[Opening Data for review section]

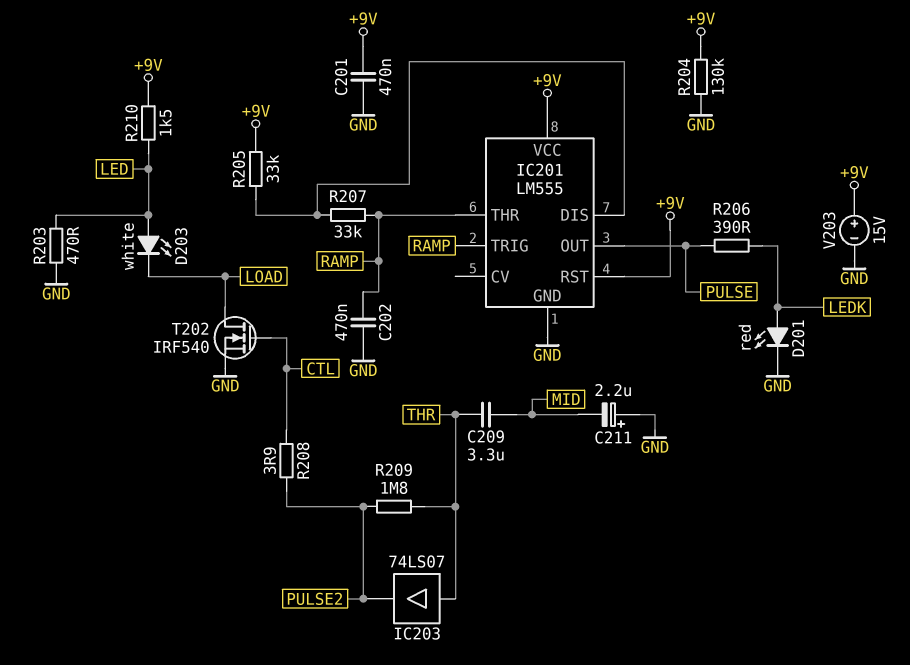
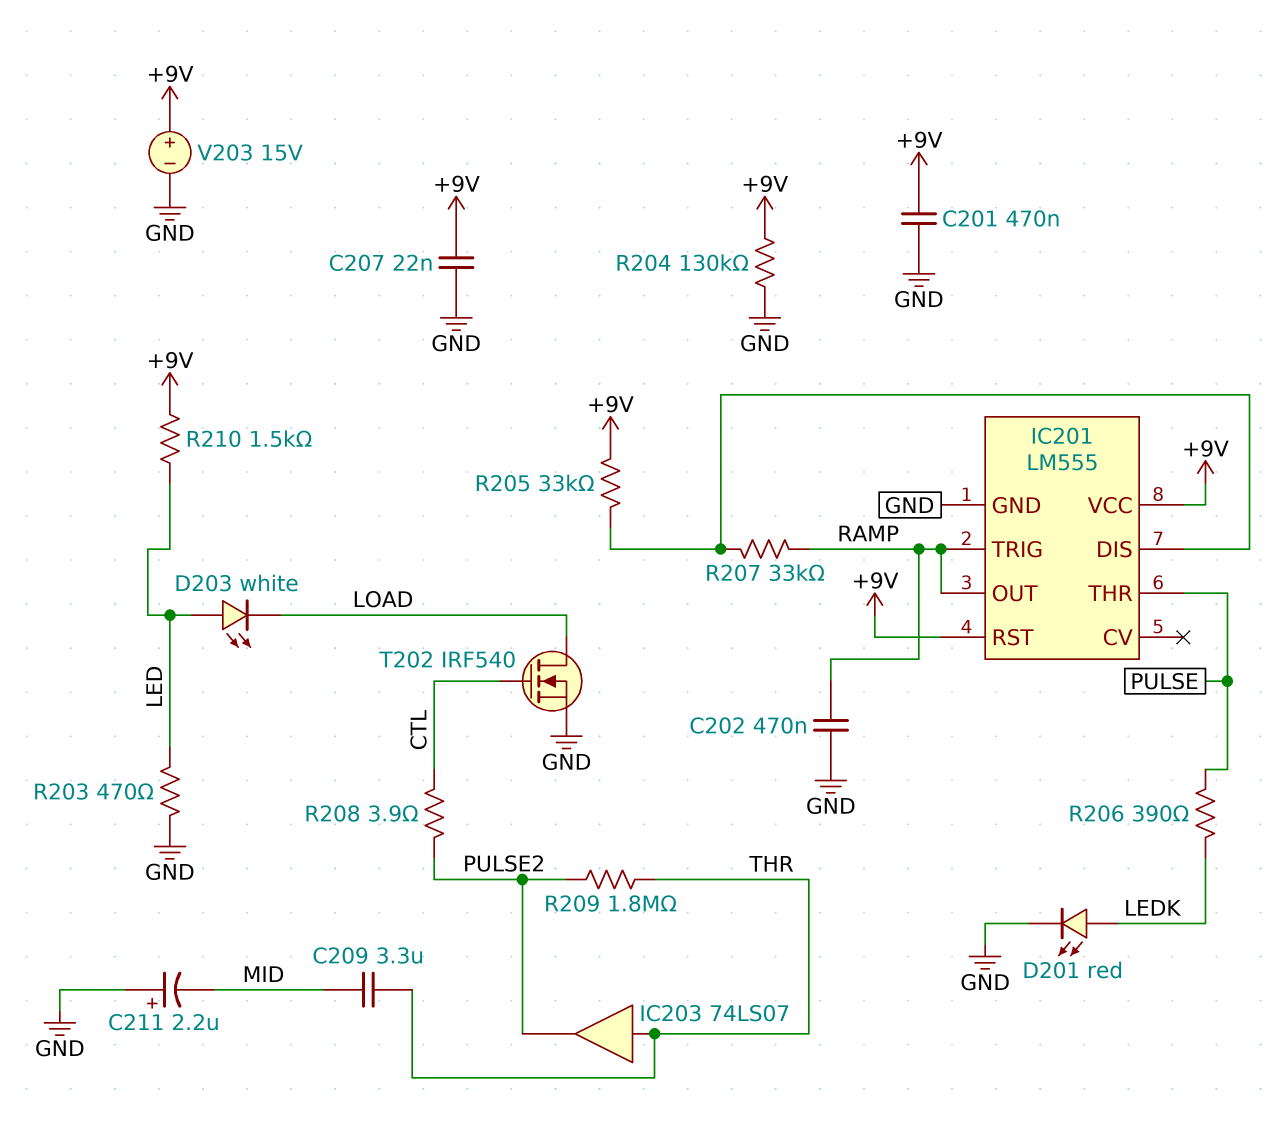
C207: none -> 22nF (+9V, GND)
IC201 pin OUT: PULSE -> RAMP
IC201 pin THR: RAMP -> PULSE

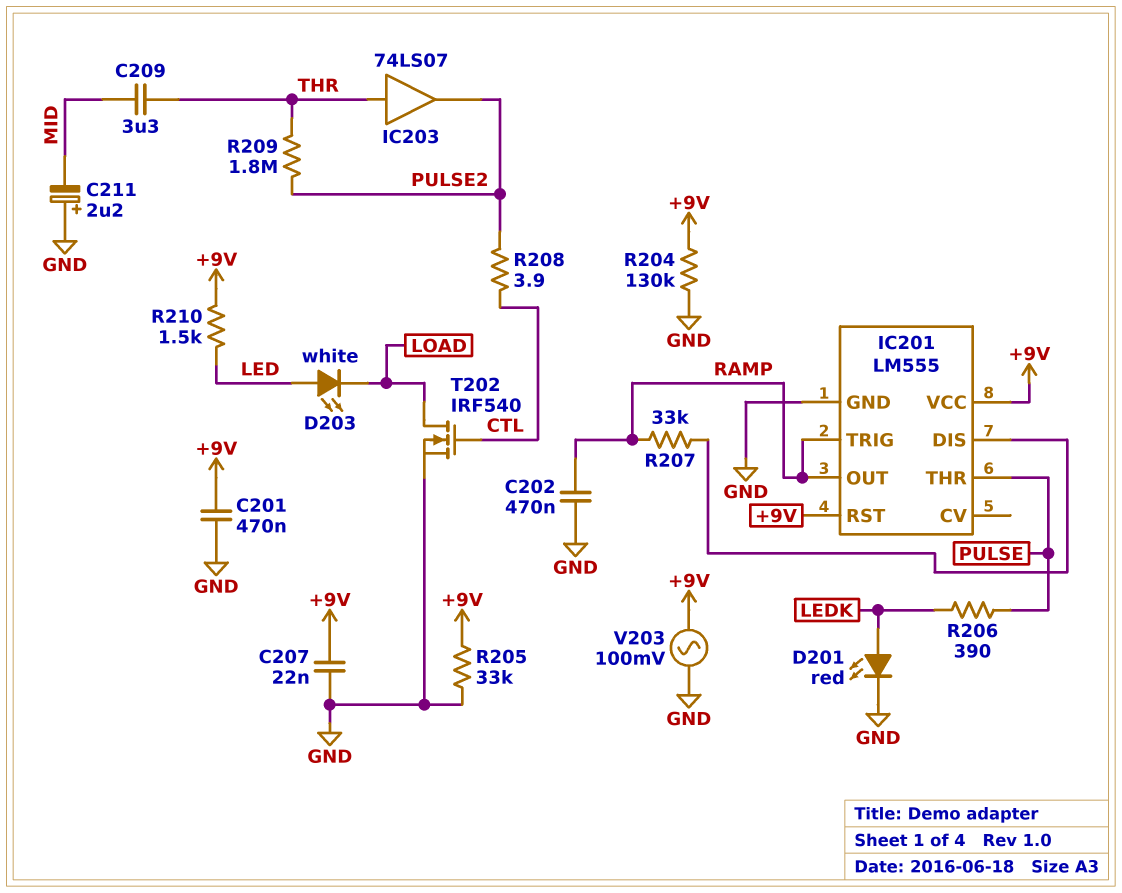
R203: 470 (GND, LED) -> none
R205: 33k (+9V, IC201/DIS) -> 33k (+9V, GND)
V203: 15V (plus +9V, minus GND) -> AC 100mV (+9V, GND)

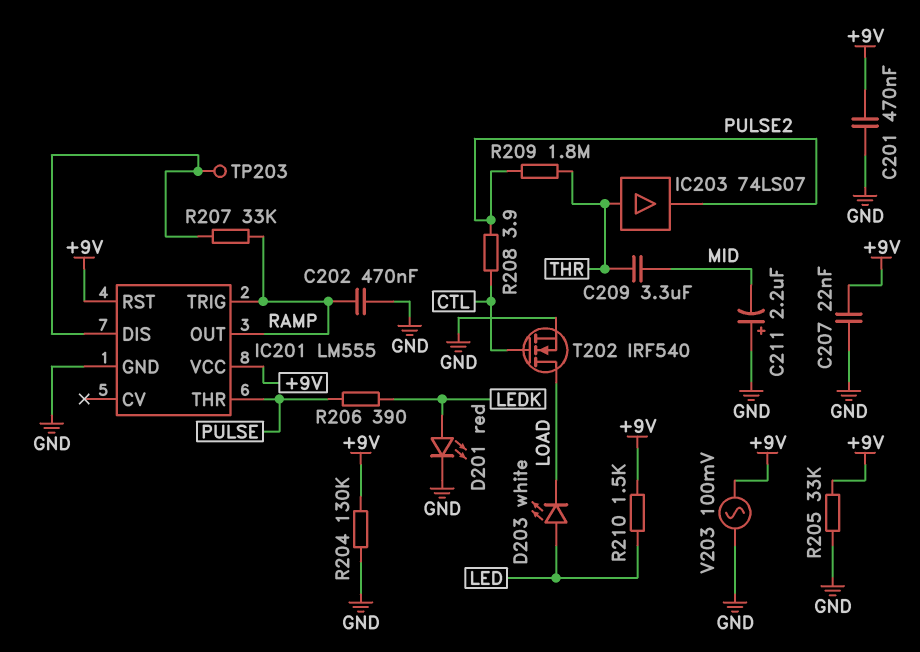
TP203: none -> test point (IC201/DIS)

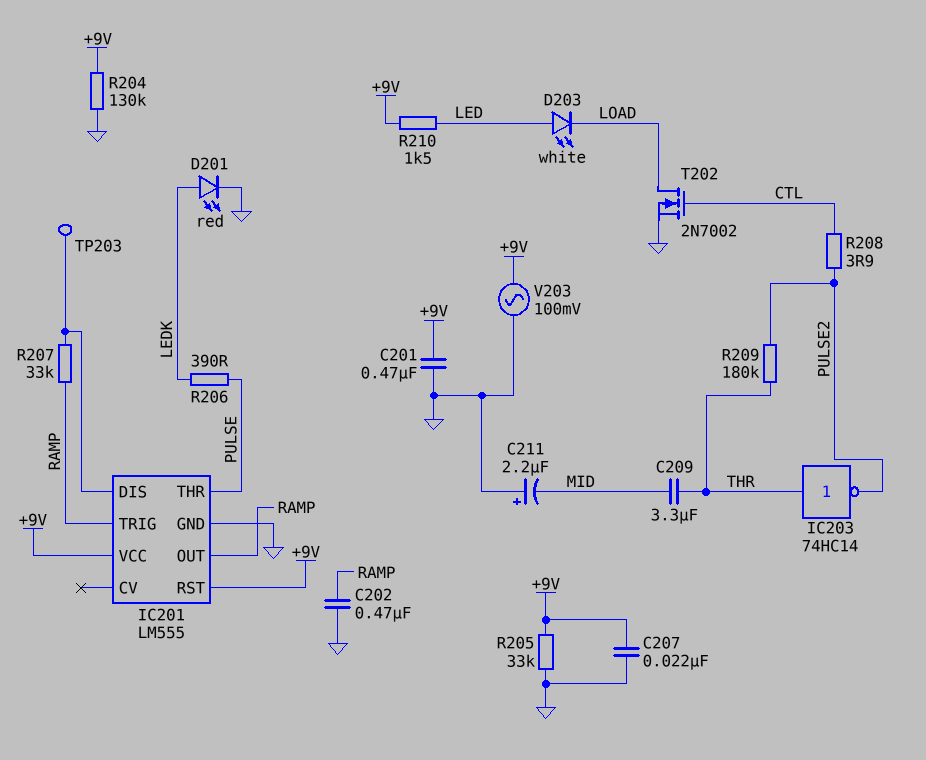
IC203: buffer 74LS07 (in THR, out PULSE2) -> NOT 74HC14 (in THR, out PULSE2)
R209: 1.8M (PULSE2, THR) -> 180k (PULSE2, THR)
T202: NMOS IRF540 (G CTL, D LOAD, S GND) -> NMOS 2N7002 (G CTL, D LOAD, S GND)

[Closing Data for review section]

Work required: The records above are to be retyped exactly, with every picture left out.

Solution to this task:
C207: none -> 22nF (+9V, GND)
IC201 pin OUT: PULSE -> RAMP
IC201 pin THR: RAMP -> PULSE

R203: 470 (GND, LED) -> none
R205: 33k (+9V, IC201/DIS) -> 33k (+9V, GND)
V203: 15V (plus +9V, minus GND) -> AC 100mV (+9V, GND)

TP203: none -> test point (IC201/DIS)

IC203: buffer 74LS07 (in THR, out PULSE2) -> NOT 74HC14 (in THR, out PULSE2)
R209: 1.8M (PULSE2, THR) -> 180k (PULSE2, THR)
T202: NMOS IRF540 (G CTL, D LOAD, S GND) -> NMOS 2N7002 (G CTL, D LOAD, S GND)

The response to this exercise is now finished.